• _DATA SHOWN_:
=== Begin Enclosure ===
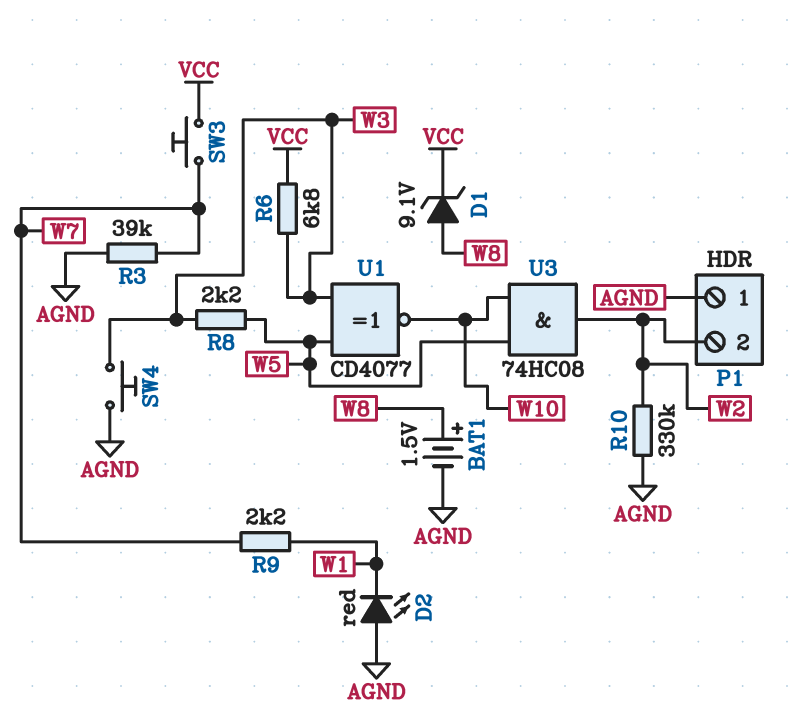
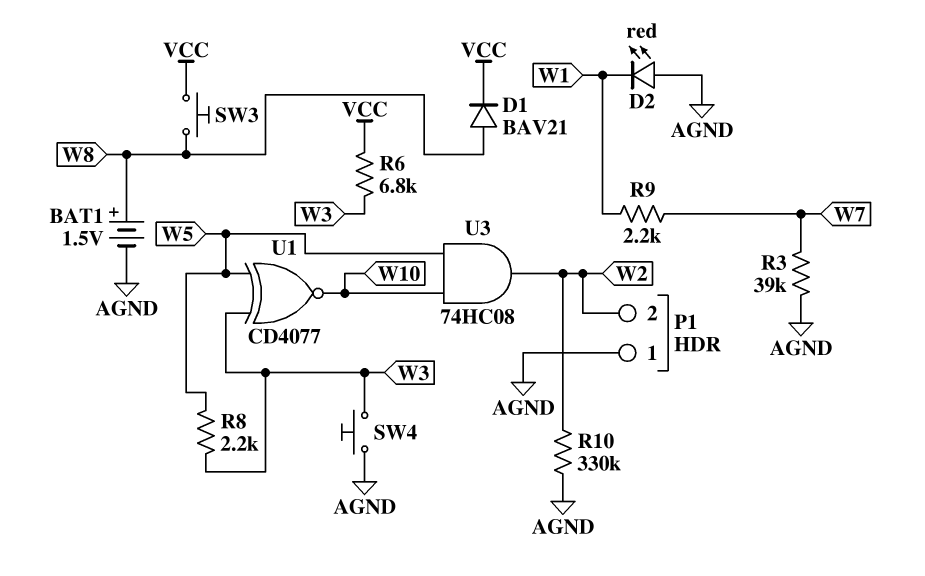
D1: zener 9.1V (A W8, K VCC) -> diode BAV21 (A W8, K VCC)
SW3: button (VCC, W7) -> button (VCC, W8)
=== End Enclosure ===
=== Begin Enclosure ===
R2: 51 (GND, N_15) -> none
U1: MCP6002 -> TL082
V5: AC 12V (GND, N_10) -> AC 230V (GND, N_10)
=== End Enclosure ===
=== Begin Enclosure ===
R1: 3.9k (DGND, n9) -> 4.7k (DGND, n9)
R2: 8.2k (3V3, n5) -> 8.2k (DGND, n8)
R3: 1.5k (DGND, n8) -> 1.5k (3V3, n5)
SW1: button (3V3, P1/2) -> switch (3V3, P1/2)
=== End Enclosure ===
• _EXERCISE AIM_: Take from the material above every line that includes the word "button".

• _SOLUTION TO THIS PROBLEM_:
SW3: button (VCC, W7) -> button (VCC, W8)
SW1: button (3V3, P1/2) -> switch (3V3, P1/2)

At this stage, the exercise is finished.